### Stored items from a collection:
** Begin **

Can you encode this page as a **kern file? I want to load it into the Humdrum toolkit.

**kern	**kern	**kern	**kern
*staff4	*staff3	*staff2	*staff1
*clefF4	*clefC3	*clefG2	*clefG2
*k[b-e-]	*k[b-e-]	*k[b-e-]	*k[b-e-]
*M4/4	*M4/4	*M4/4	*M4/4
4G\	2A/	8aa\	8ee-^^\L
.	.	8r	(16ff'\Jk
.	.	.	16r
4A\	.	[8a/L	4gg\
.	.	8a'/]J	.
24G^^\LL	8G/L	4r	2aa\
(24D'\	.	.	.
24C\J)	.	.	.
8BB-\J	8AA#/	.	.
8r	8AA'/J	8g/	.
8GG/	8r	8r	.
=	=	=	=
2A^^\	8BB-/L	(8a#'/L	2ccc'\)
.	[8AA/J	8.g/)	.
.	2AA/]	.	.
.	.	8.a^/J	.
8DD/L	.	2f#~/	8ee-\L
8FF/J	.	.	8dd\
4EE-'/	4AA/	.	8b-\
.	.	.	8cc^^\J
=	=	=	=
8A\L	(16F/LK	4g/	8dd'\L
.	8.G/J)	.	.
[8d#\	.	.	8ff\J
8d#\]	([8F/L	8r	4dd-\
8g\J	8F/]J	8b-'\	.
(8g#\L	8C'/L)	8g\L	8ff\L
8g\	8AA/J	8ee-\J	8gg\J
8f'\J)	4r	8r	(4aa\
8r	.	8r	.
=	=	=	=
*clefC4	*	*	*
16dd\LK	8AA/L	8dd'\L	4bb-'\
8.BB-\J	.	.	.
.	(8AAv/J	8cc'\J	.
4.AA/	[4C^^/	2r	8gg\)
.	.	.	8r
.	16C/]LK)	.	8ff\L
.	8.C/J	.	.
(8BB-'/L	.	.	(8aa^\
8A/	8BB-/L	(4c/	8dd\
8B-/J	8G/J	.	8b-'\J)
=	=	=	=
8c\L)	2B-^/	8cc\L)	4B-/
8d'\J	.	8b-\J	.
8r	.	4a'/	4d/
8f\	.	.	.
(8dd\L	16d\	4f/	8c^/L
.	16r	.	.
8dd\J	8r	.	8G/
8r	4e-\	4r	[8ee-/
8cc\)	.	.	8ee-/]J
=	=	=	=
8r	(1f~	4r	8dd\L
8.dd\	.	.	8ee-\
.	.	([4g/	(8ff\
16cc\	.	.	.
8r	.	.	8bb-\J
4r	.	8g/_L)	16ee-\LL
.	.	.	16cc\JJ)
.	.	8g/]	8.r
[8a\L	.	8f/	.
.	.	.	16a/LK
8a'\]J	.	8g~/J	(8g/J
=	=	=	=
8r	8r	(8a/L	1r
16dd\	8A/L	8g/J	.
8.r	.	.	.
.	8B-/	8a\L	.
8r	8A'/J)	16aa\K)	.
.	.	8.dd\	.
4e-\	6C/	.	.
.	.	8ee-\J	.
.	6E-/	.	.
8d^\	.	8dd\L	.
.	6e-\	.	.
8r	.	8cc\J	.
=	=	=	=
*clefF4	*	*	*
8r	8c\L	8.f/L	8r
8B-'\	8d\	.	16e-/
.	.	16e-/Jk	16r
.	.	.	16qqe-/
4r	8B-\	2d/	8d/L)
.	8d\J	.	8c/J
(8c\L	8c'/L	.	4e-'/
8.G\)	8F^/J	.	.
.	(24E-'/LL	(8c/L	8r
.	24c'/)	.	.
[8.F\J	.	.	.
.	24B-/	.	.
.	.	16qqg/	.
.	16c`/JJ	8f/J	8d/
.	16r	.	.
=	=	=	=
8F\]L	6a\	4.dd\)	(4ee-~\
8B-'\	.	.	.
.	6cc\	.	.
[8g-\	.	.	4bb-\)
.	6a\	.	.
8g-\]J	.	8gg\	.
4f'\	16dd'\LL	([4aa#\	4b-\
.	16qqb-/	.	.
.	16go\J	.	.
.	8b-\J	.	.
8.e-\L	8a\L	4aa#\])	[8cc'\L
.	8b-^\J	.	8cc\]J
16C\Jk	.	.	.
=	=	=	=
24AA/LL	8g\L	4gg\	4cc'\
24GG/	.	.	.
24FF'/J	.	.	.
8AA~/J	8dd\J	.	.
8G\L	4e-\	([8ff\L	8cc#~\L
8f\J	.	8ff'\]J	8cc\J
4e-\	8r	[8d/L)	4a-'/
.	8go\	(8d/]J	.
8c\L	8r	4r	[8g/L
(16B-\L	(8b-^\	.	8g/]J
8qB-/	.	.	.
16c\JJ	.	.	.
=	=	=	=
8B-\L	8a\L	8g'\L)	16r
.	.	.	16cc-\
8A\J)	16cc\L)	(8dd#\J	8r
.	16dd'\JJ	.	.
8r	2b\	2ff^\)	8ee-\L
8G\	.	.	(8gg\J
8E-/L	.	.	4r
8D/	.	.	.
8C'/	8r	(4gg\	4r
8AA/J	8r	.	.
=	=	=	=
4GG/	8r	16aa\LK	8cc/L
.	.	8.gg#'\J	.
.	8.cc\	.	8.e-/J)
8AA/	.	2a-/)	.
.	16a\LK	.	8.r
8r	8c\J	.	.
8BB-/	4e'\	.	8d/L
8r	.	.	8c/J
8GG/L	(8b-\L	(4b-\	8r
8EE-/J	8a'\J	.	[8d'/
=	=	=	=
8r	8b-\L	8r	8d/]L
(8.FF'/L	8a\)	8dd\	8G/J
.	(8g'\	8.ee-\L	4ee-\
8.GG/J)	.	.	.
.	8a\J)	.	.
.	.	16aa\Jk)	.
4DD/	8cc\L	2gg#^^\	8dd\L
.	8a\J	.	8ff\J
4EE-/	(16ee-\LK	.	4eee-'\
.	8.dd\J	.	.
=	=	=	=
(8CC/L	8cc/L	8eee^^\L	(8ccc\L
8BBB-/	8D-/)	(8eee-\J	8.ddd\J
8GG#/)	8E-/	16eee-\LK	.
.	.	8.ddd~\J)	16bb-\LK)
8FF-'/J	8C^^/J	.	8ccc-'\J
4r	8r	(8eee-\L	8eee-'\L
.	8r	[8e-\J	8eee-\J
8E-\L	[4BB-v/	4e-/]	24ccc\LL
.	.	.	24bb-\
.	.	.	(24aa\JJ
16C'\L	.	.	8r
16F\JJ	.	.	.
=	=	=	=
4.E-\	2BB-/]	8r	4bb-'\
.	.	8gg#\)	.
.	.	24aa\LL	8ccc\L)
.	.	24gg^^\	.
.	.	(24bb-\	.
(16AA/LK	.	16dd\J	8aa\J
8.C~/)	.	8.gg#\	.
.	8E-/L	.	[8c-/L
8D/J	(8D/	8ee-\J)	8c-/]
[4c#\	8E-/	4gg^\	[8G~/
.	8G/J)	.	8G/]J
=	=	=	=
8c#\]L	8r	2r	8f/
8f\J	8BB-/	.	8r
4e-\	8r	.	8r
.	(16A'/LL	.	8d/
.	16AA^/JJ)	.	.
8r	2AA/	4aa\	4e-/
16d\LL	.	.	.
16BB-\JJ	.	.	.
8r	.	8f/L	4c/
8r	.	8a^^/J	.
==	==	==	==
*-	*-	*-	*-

** End **

### What the exercise asks:
How many of the lines above contain the string "kern"? Case matters. Reply with the number alone.

### Response to this task:
2